What is required:
How many lines in the data below include the word "black"? State the number alone.

Extracted information:
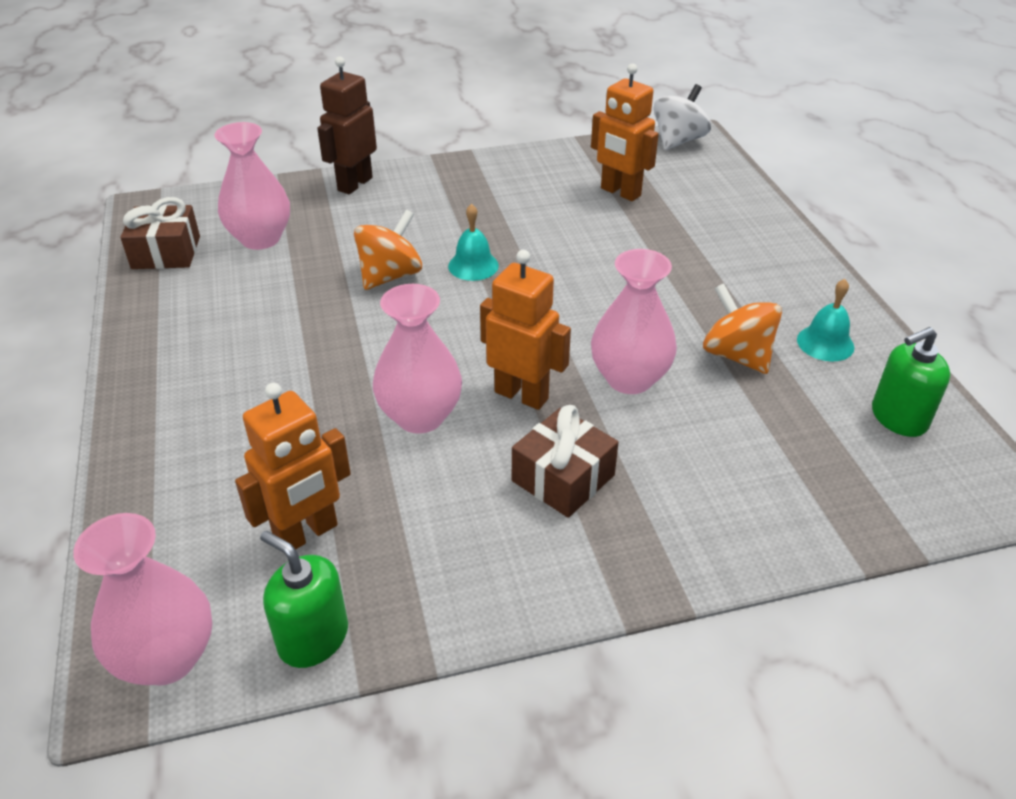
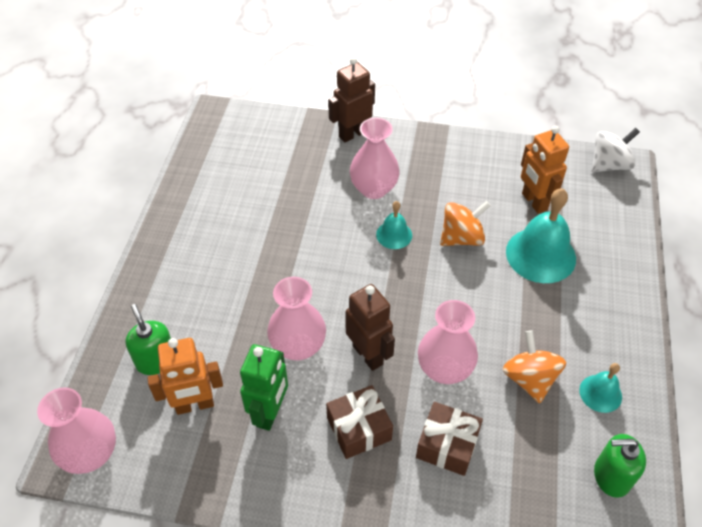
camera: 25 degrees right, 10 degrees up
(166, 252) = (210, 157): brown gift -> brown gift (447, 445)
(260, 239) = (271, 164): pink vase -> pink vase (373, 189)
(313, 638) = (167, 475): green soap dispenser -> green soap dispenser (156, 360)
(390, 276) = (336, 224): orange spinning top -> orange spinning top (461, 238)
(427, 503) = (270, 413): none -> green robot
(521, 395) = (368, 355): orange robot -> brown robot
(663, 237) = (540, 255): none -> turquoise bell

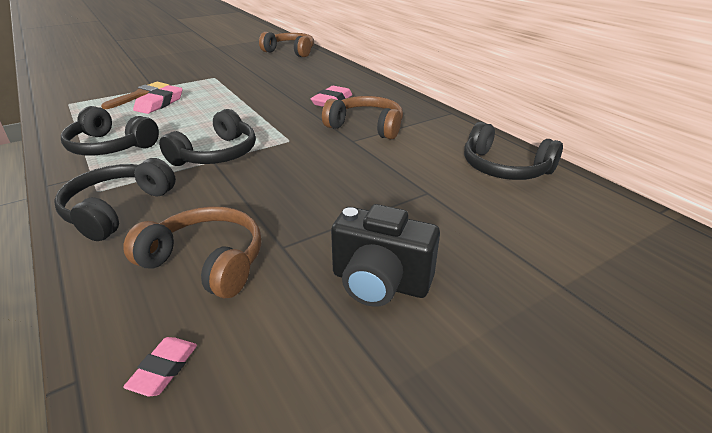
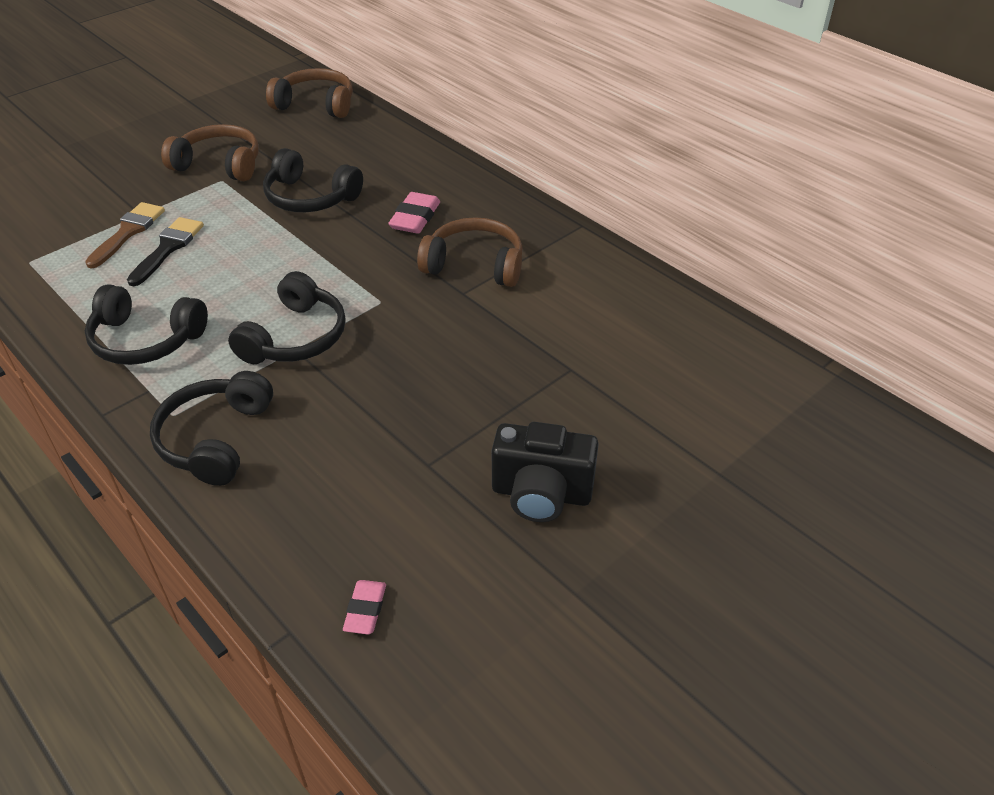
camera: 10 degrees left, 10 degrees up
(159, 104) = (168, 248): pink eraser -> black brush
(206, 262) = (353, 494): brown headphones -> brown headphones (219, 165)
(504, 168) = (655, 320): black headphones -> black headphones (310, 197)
* * *
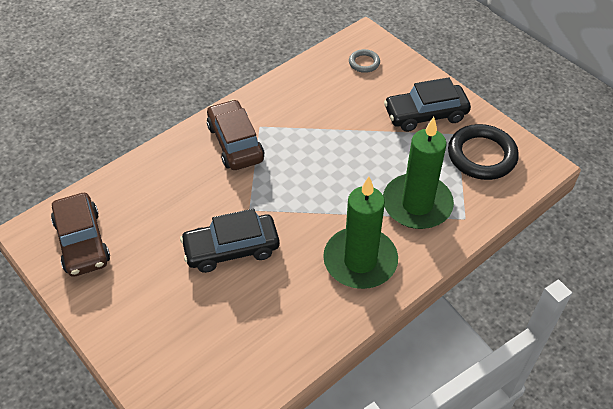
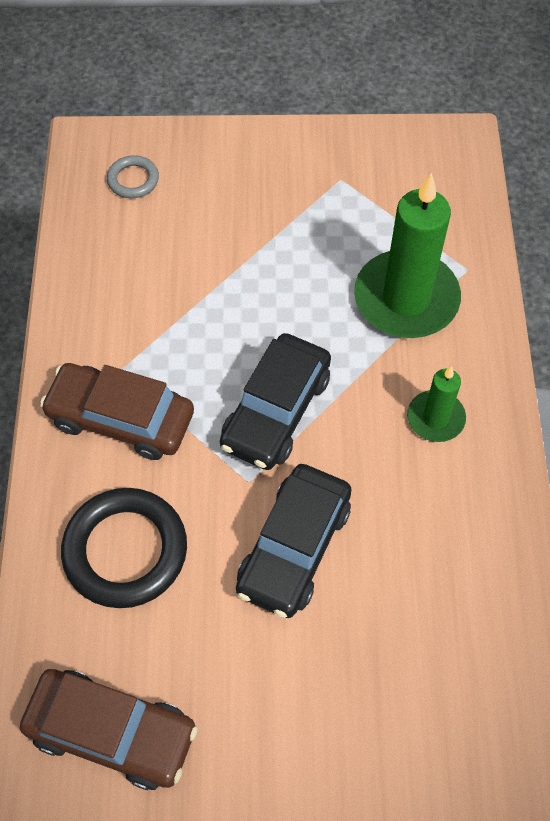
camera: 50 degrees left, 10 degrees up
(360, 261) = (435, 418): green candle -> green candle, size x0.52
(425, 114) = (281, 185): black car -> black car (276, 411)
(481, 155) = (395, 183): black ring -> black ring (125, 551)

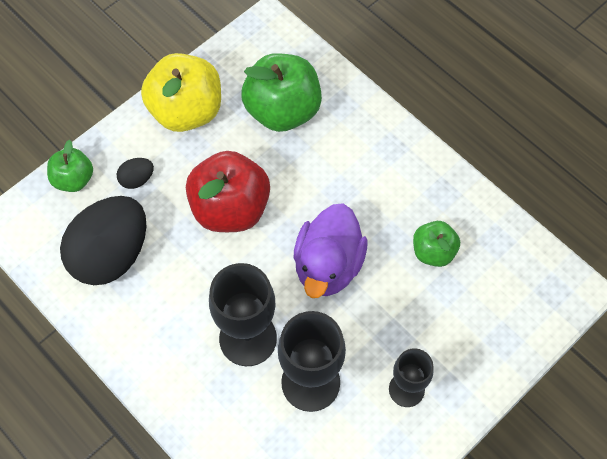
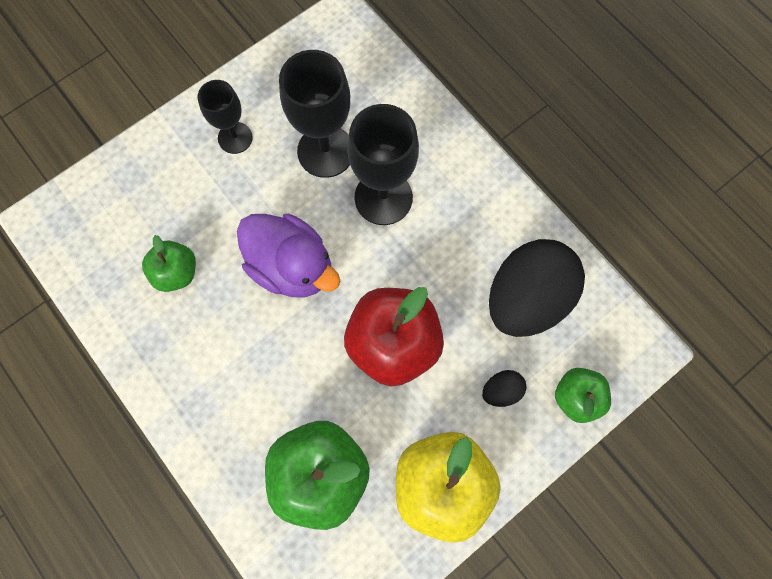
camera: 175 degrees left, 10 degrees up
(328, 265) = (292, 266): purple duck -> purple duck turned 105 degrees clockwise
==
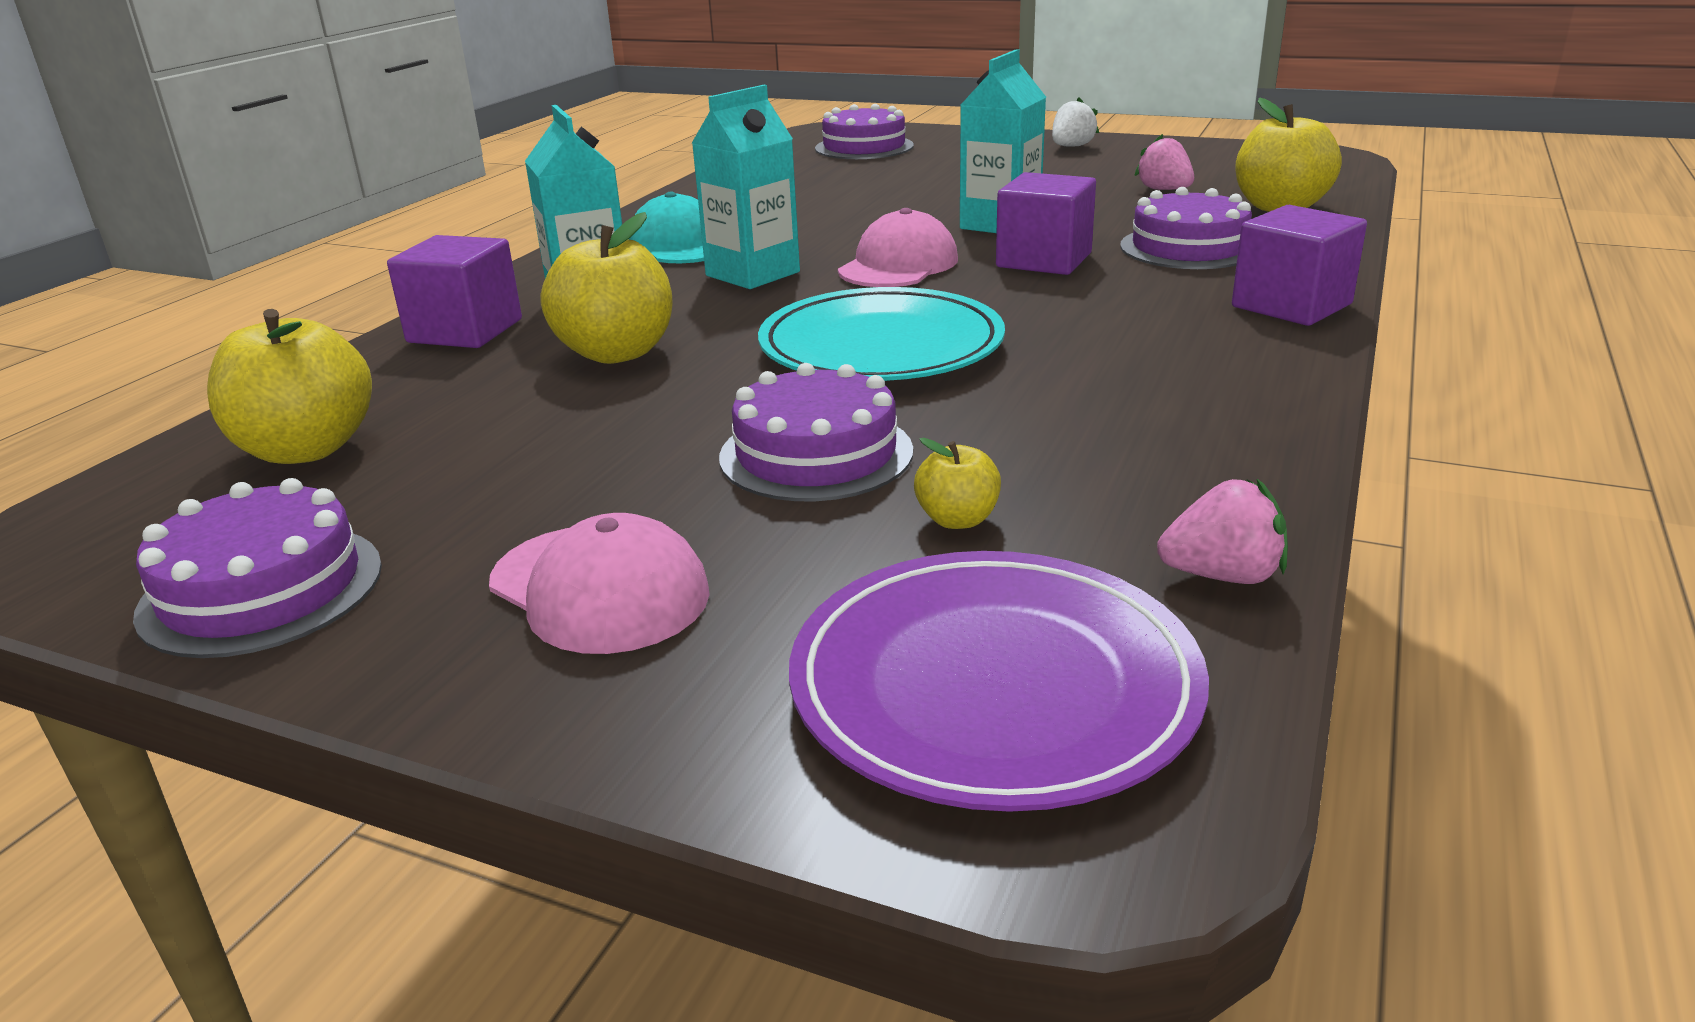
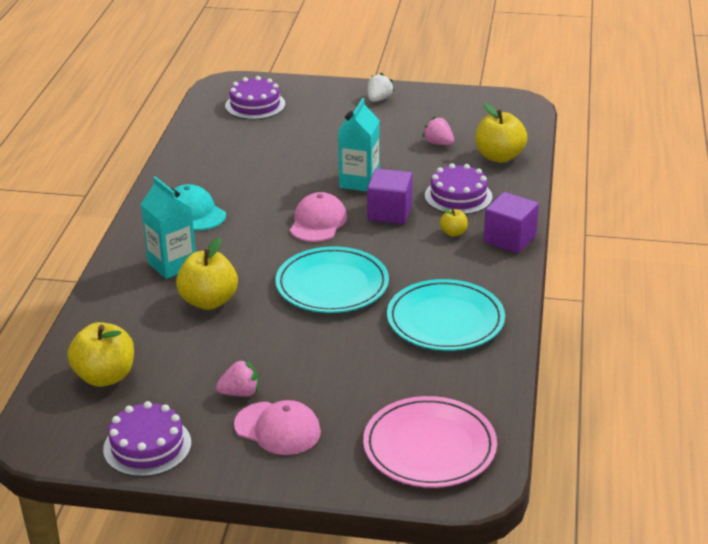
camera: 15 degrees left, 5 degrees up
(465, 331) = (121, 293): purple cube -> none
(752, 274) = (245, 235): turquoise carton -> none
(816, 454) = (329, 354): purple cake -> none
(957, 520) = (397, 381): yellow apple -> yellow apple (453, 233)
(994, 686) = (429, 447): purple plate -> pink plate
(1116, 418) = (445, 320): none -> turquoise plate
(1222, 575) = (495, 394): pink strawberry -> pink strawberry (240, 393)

Result for this task:
4